Image change detection data
★ ★ ★ ★ ★

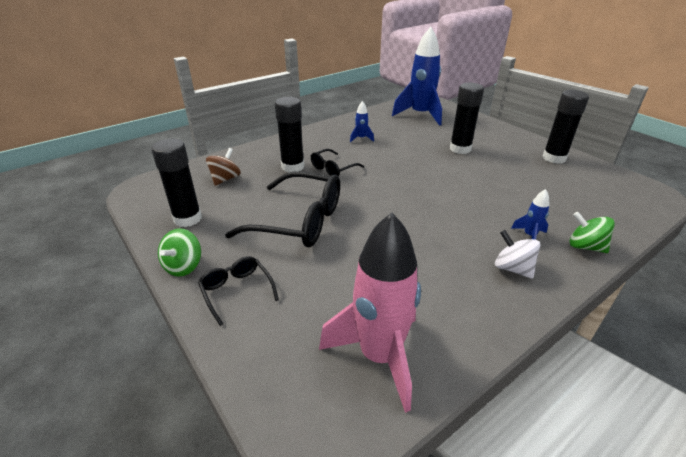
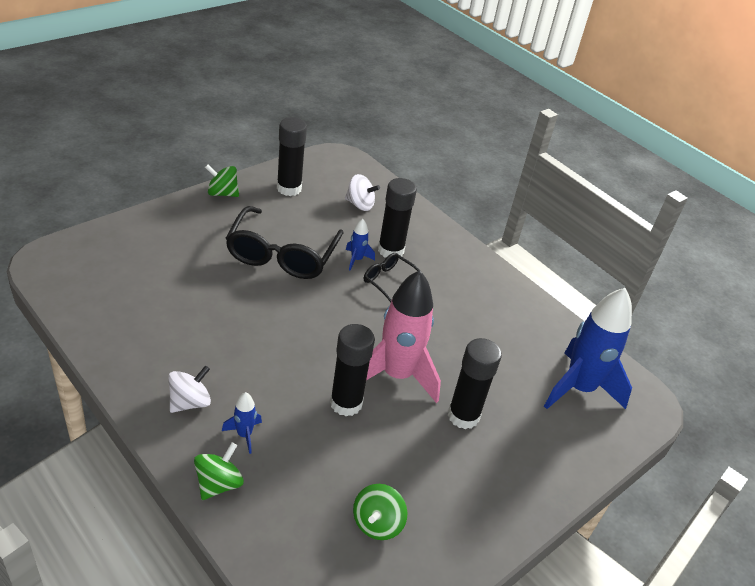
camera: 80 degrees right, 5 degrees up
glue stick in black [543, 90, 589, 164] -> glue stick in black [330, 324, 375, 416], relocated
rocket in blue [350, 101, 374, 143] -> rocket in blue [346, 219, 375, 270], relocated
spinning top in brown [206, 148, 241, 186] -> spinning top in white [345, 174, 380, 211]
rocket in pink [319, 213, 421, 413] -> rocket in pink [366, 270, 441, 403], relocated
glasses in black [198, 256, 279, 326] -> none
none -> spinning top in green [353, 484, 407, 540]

★ ★ ★ ★ ★

• **Work instruction**:
Whenever a picture appears, leave it out, and return every record exactly.

• **Answer box**:
camera: 80 degrees right, 5 degrees up
glue stick in black [543, 90, 589, 164] -> glue stick in black [330, 324, 375, 416], relocated
rocket in blue [350, 101, 374, 143] -> rocket in blue [346, 219, 375, 270], relocated
spinning top in brown [206, 148, 241, 186] -> spinning top in white [345, 174, 380, 211]
rocket in pink [319, 213, 421, 413] -> rocket in pink [366, 270, 441, 403], relocated
glasses in black [198, 256, 279, 326] -> none
none -> spinning top in green [353, 484, 407, 540]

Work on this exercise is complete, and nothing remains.